═════ SUPPLIED INFORMATION ═════

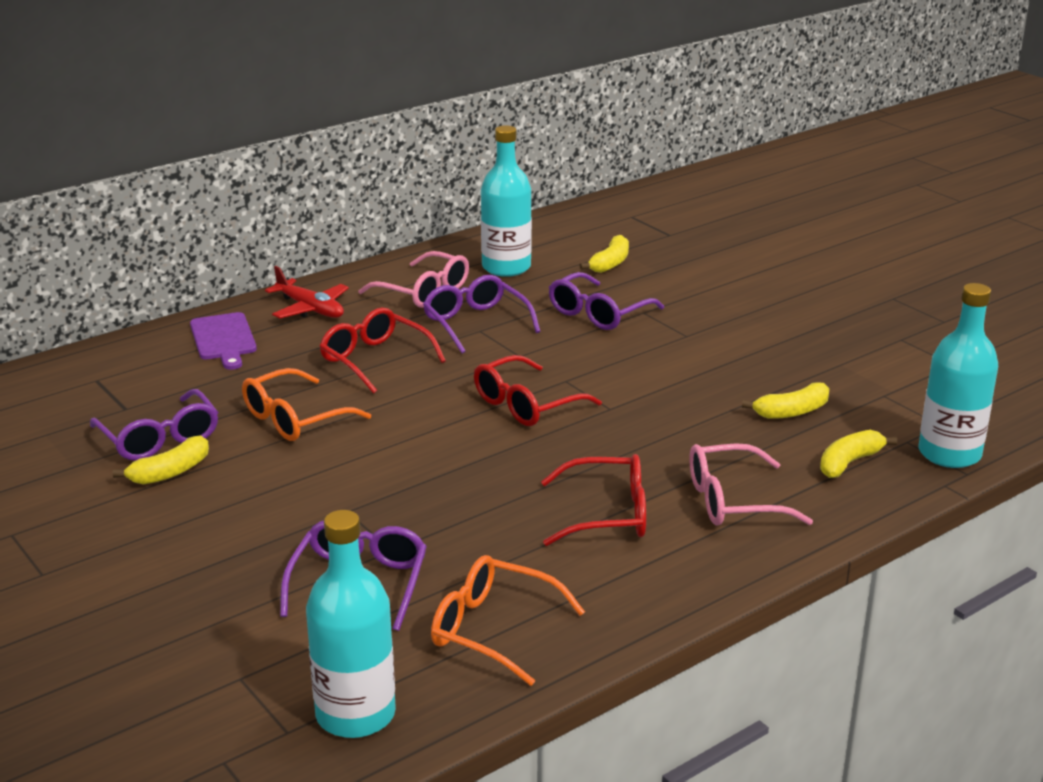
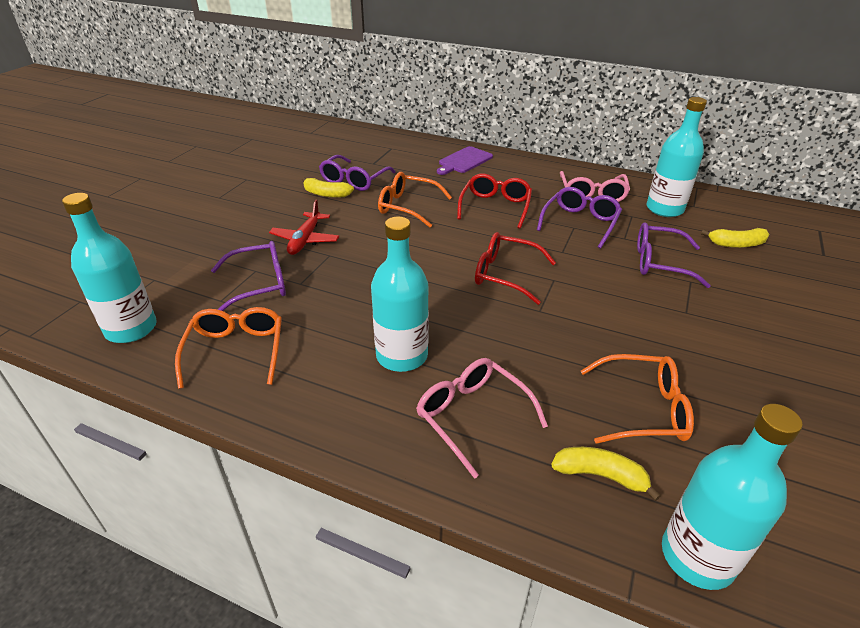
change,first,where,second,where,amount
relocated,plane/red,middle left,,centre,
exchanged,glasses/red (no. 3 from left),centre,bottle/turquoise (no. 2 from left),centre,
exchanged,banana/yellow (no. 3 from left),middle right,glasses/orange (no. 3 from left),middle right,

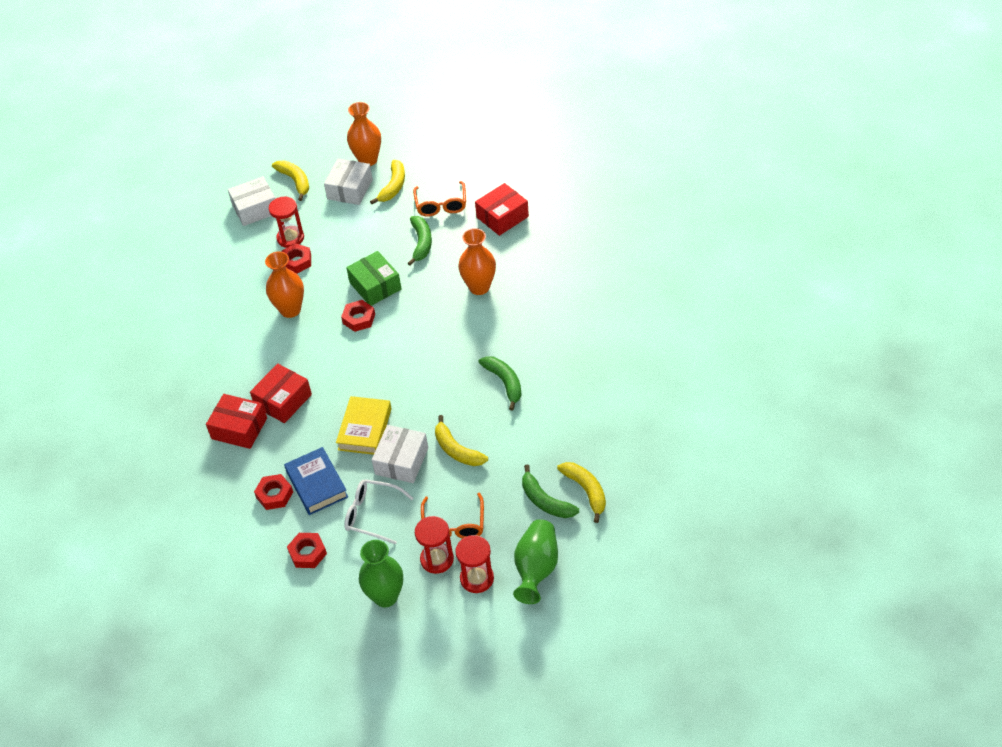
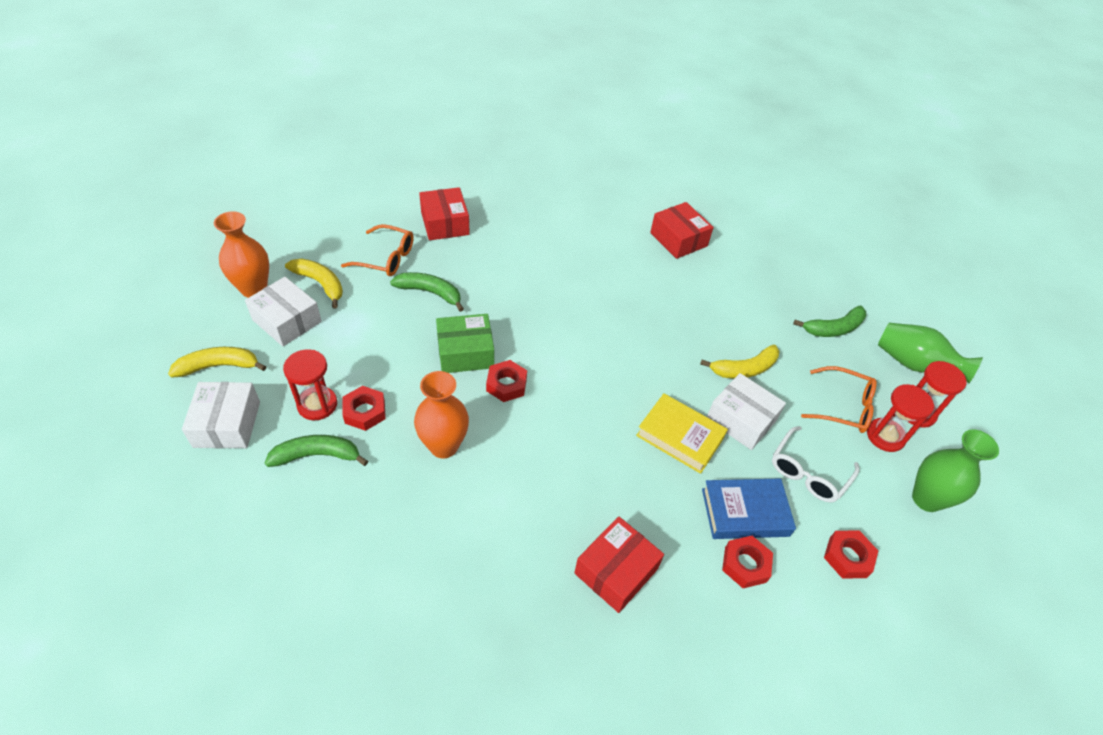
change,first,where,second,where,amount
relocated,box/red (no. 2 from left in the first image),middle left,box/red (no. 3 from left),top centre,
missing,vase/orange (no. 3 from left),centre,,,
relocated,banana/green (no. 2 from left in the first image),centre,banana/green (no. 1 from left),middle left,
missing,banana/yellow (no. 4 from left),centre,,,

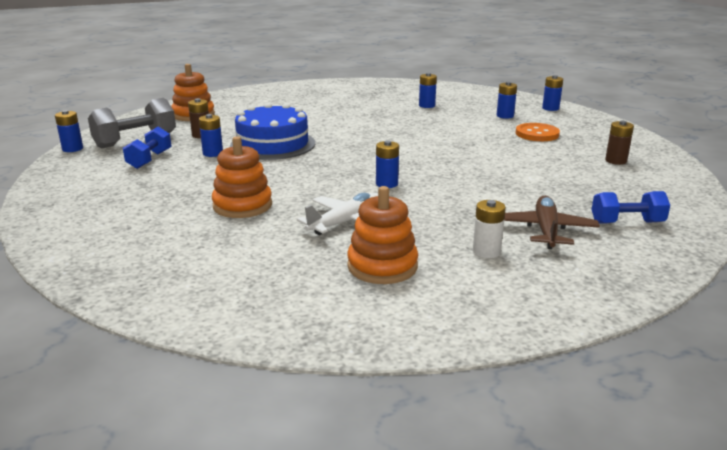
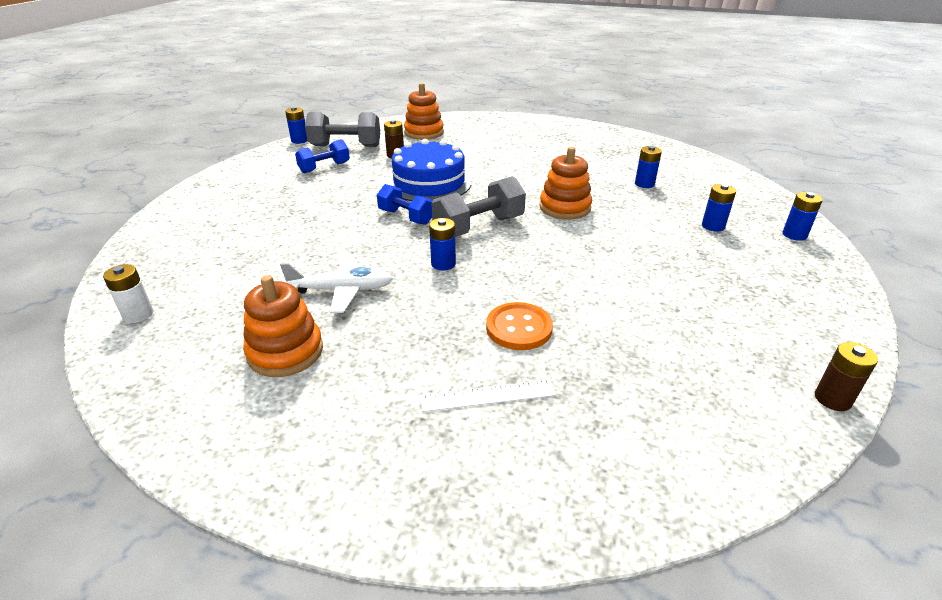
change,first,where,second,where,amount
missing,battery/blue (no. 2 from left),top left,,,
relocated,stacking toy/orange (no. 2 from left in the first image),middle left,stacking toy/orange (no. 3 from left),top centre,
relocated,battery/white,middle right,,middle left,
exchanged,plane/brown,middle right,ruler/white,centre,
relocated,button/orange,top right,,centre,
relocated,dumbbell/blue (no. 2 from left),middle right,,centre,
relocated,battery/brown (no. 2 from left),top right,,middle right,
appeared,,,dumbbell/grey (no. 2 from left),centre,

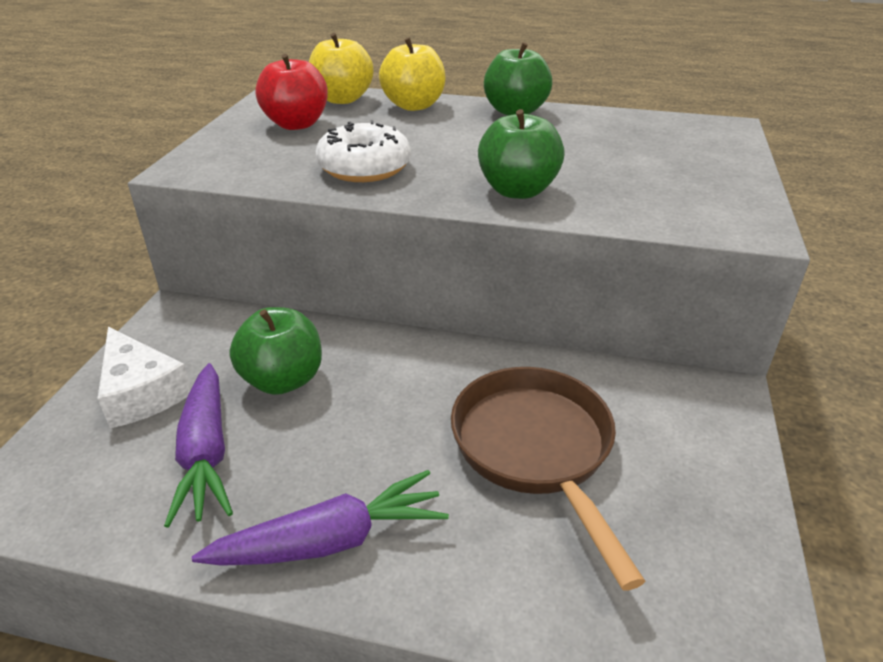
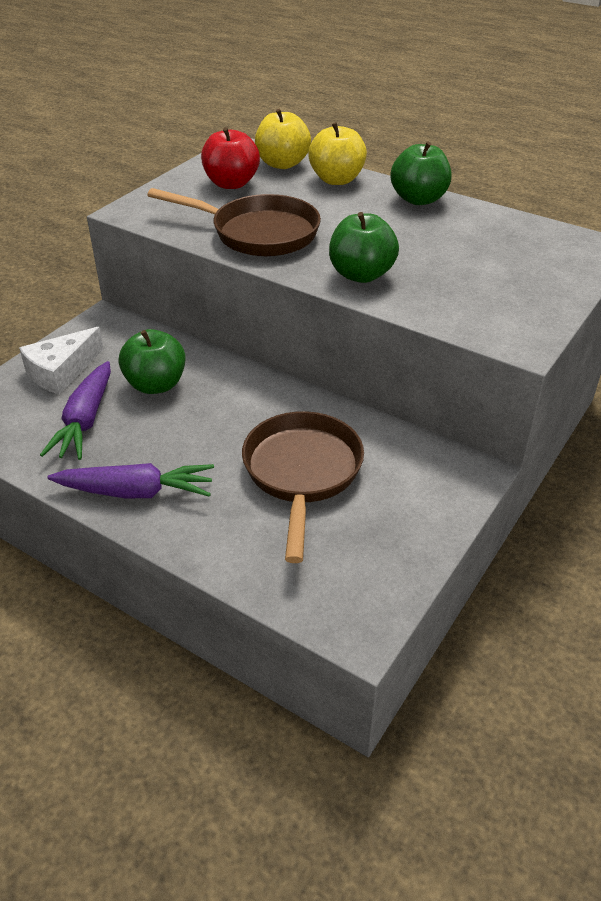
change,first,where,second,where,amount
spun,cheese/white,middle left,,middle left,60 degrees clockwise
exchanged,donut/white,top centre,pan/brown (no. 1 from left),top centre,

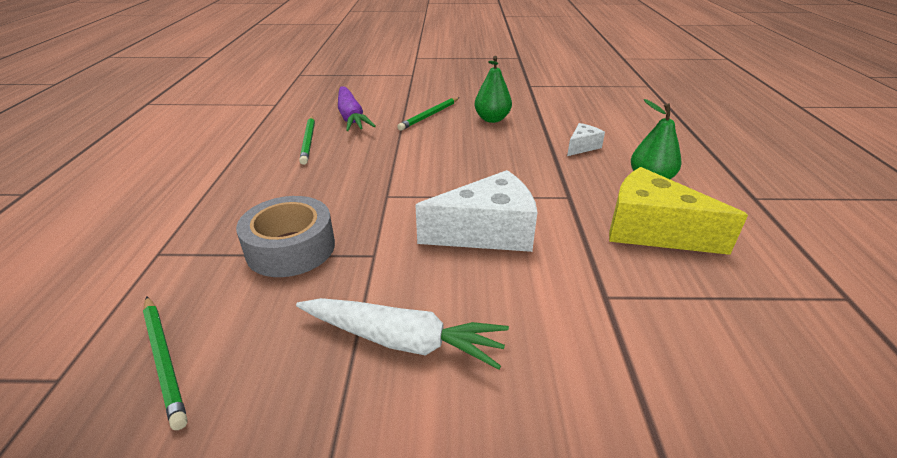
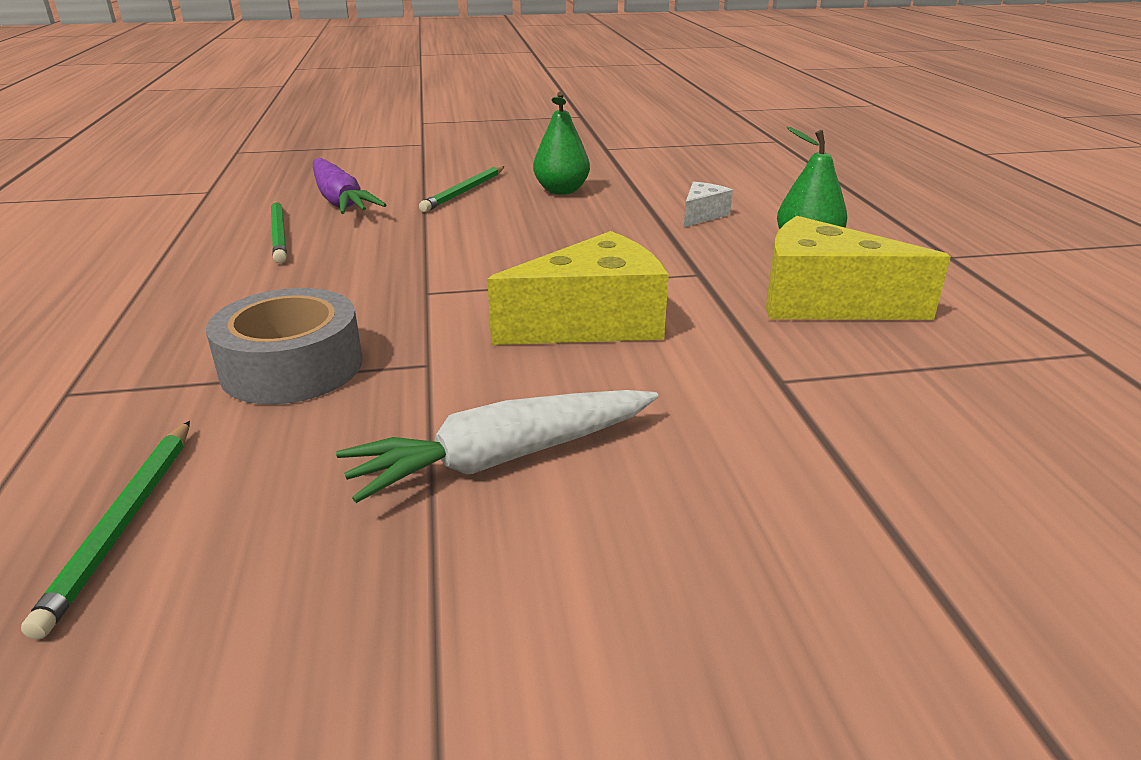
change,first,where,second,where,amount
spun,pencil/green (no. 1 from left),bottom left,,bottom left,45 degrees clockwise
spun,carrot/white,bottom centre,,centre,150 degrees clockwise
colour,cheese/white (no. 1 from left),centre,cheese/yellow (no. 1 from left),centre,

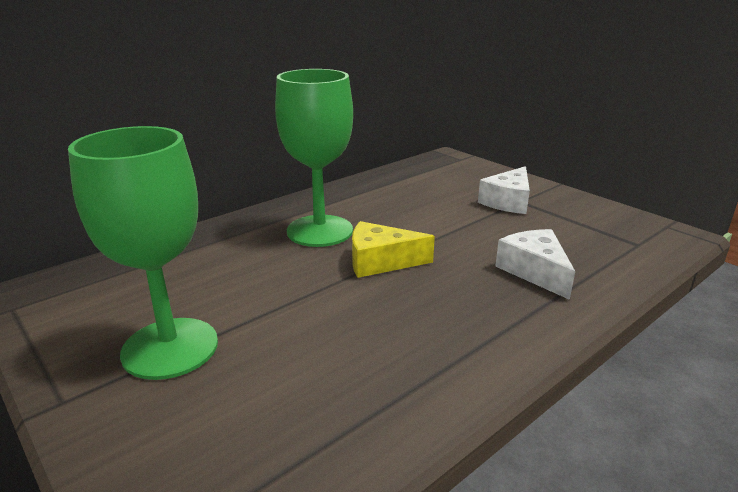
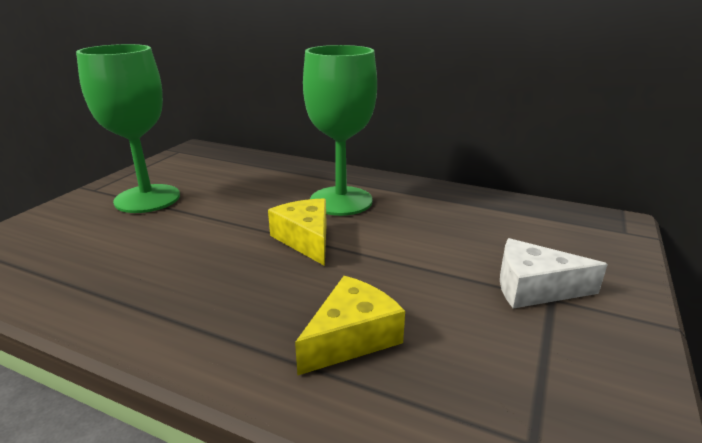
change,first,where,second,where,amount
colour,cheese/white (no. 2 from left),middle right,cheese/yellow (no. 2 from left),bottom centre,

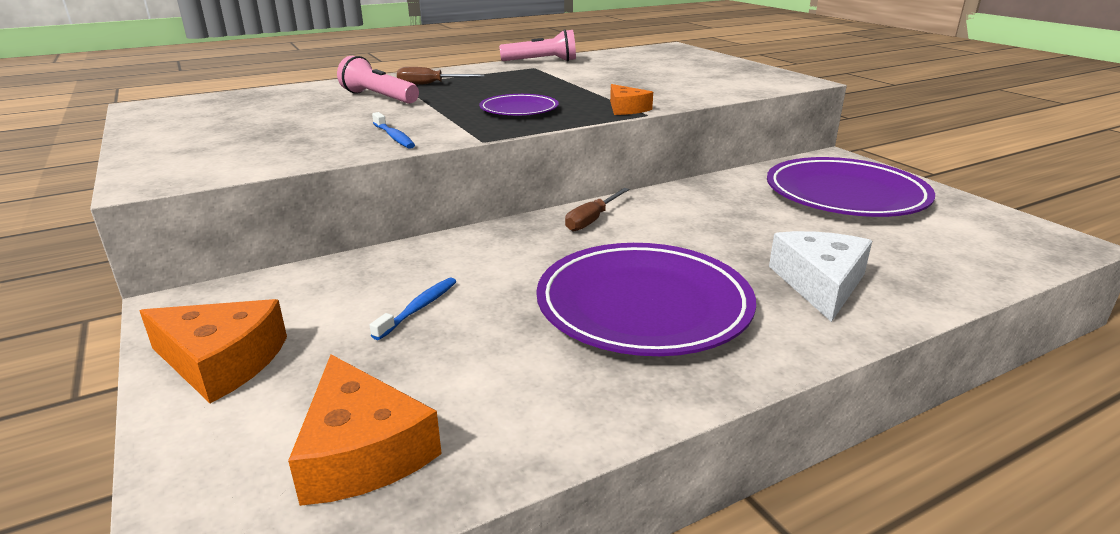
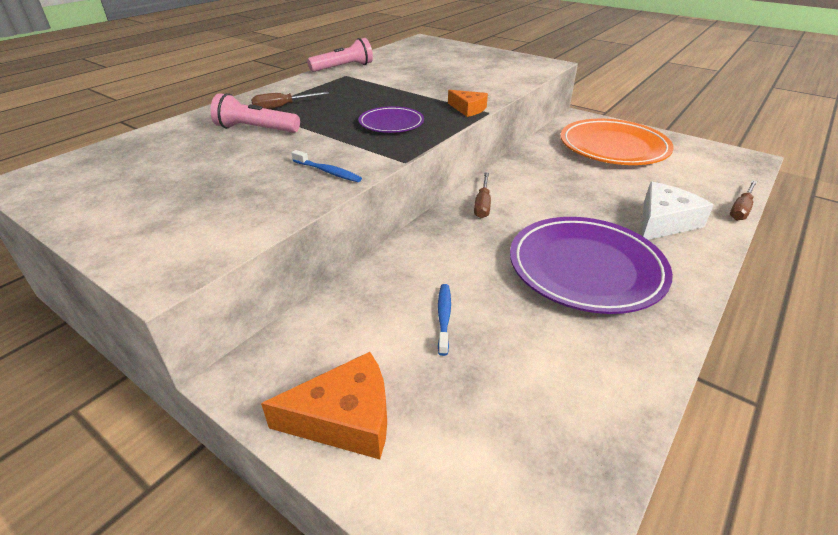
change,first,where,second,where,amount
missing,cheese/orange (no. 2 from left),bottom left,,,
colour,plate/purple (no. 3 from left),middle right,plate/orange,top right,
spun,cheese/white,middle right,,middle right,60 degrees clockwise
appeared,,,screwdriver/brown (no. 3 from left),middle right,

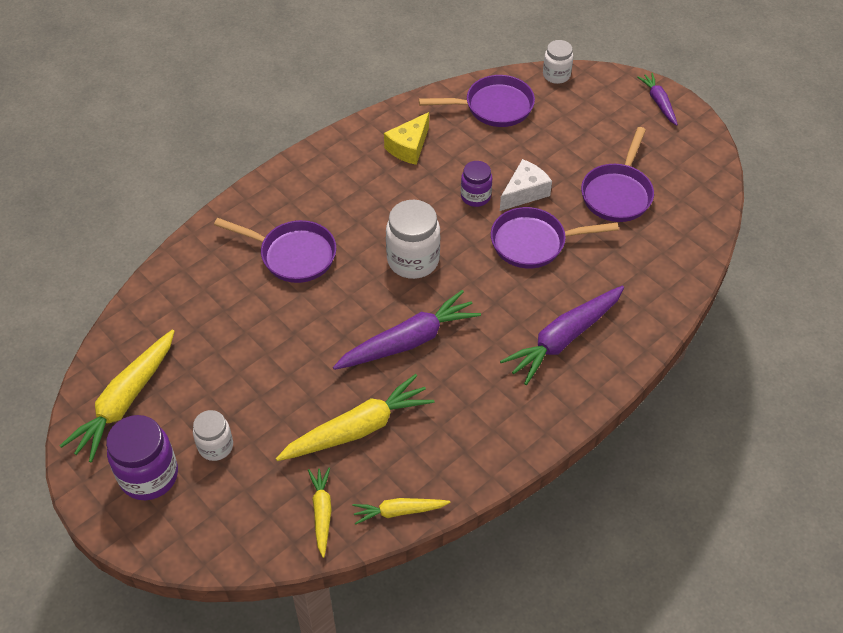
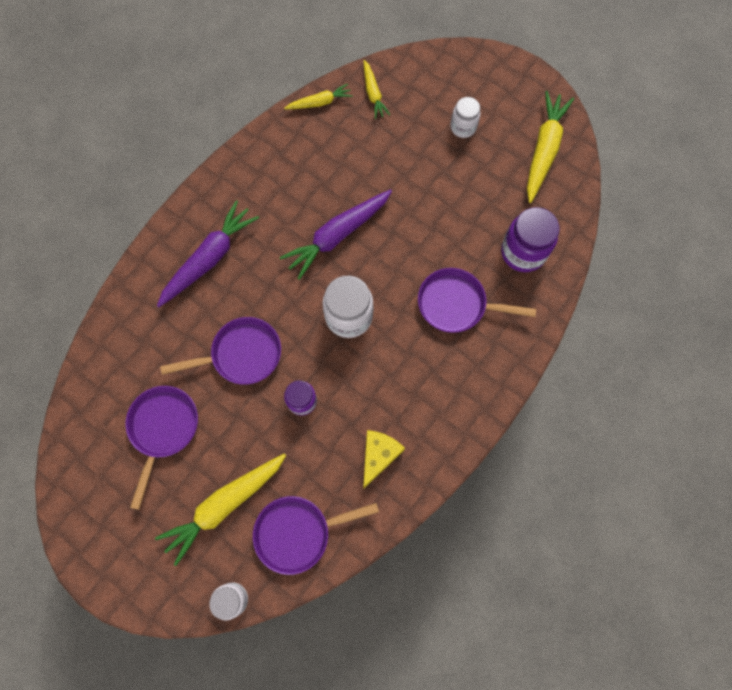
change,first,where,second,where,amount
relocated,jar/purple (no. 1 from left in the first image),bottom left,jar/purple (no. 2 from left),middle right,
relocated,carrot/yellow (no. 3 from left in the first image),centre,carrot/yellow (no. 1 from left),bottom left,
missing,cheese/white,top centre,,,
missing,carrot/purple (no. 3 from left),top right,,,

═════

Produce the lines from the first line of the entries through the line that contains "exchanged,glasses/red (no. 3", exactly, leaving the pictures behind.

change,first,where,second,where,amount
relocated,plane/red,middle left,,centre,
exchanged,glasses/red (no. 3 from left),centre,bottle/turquoise (no. 2 from left),centre,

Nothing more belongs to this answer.